(Dataset excerpts)
....

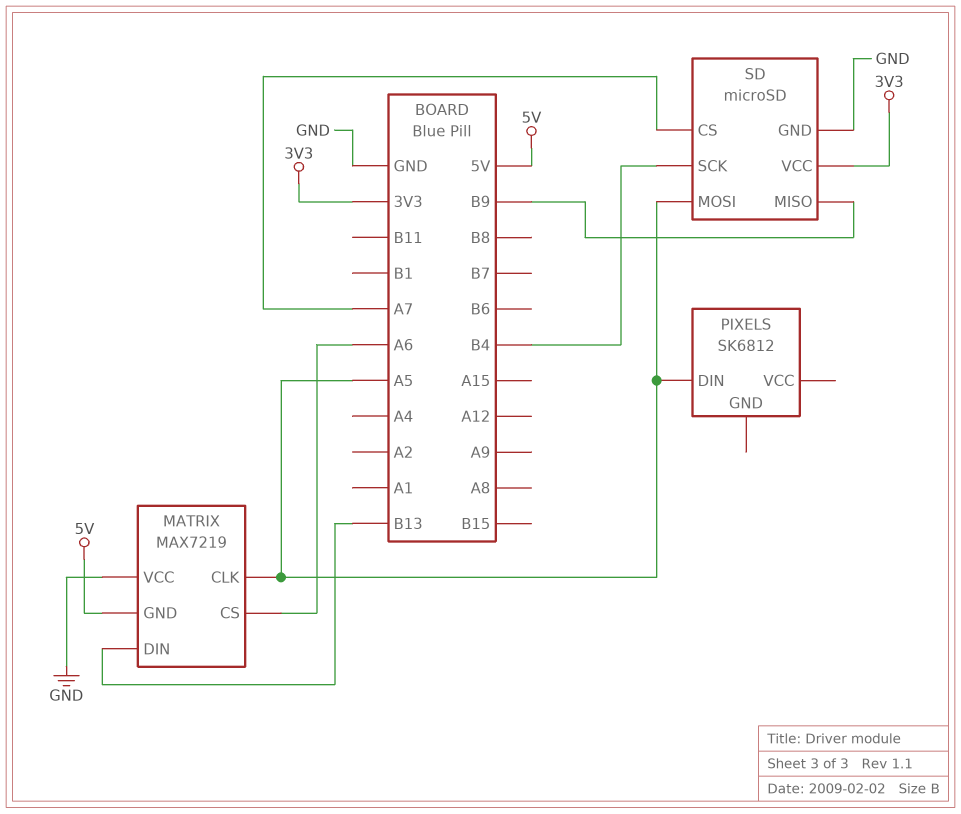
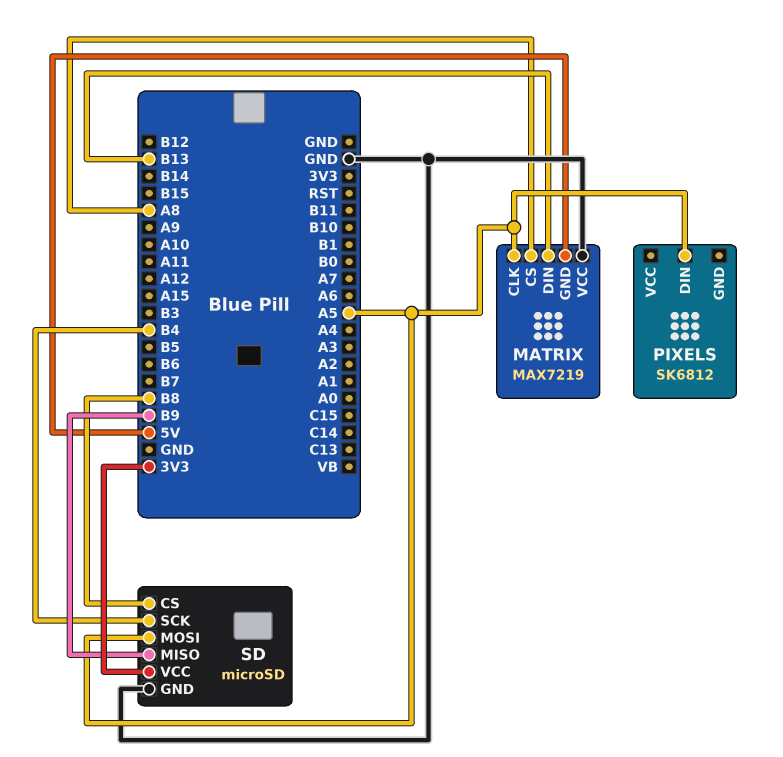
MATRIX pin CS: A6 -> A8
SD pin CS: A7 -> B8

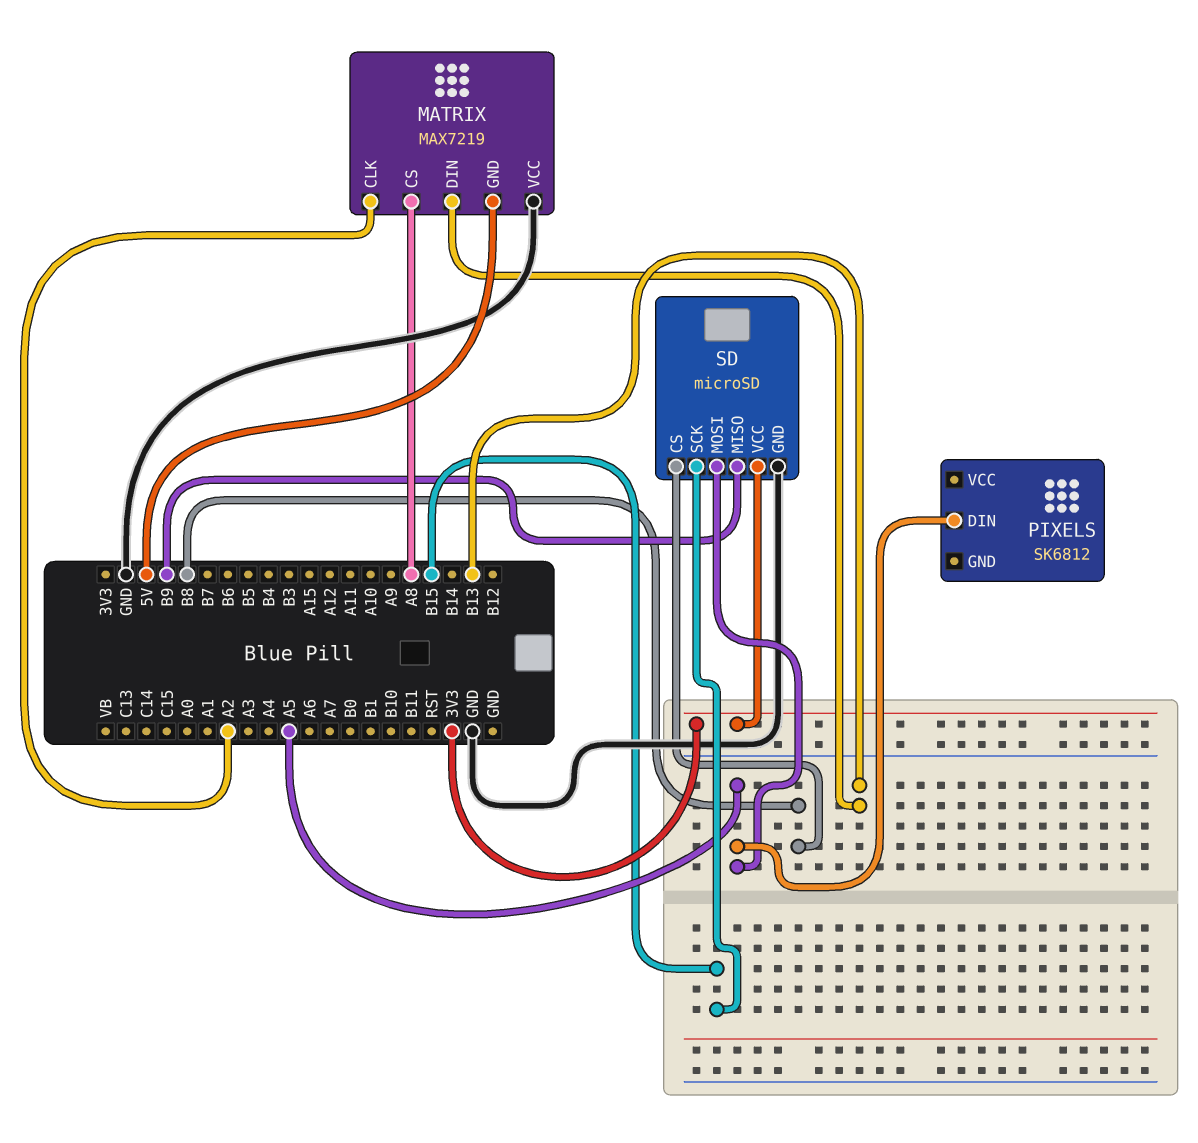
MATRIX pin CLK: A5 -> A2
SD pin SCK: B4 -> B15

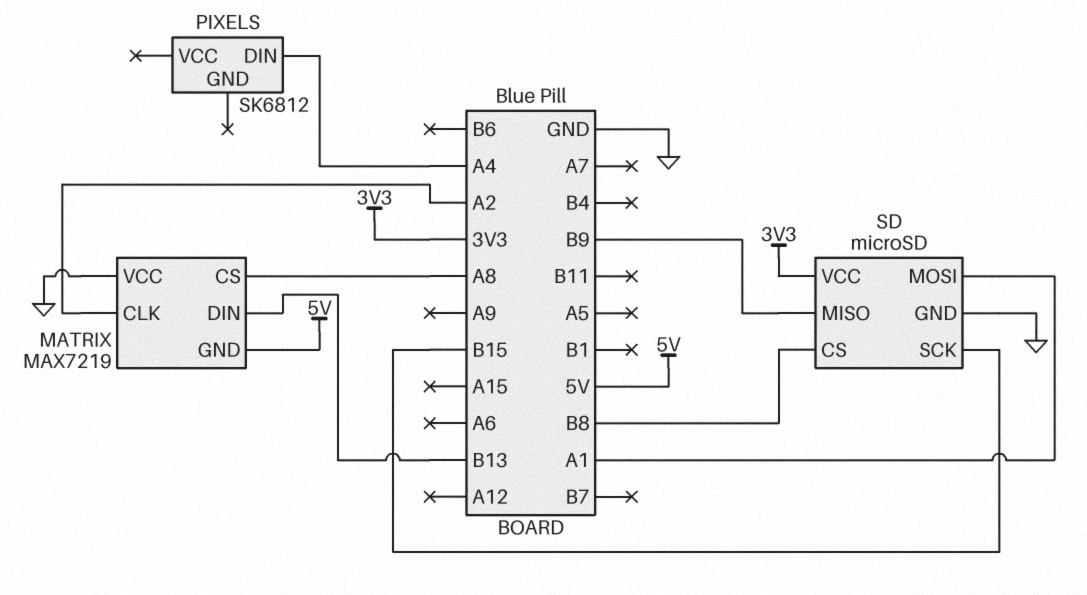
PIXELS pin DIN: A5 -> A4
SD pin MOSI: A5 -> A1

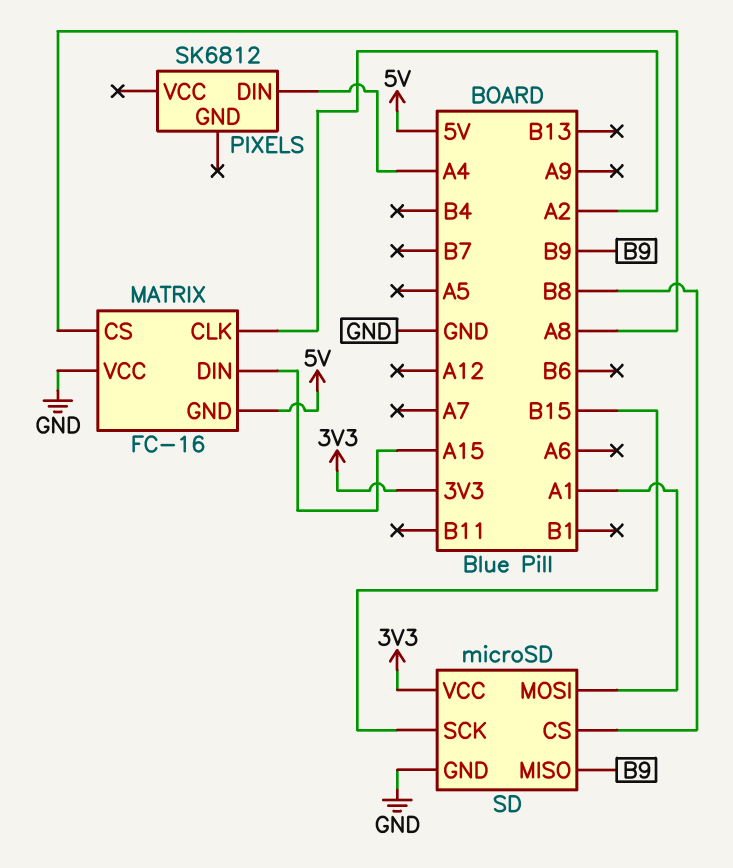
MATRIX: MAX7219 -> FC-16
MATRIX pin DIN: B13 -> A15

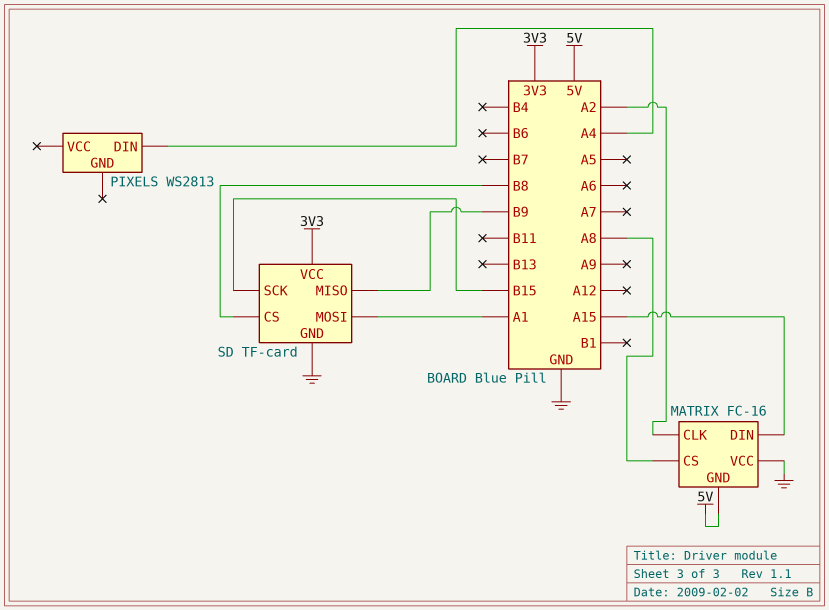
PIXELS: SK6812 -> WS2813
SD: microSD -> TF-card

....

What this task involves:
Copy whichever lines of the records above contain the word "MATRIX".

Answer for this exercise:
MATRIX pin CS: A6 -> A8
MATRIX pin CLK: A5 -> A2
MATRIX: MAX7219 -> FC-16
MATRIX pin DIN: B13 -> A15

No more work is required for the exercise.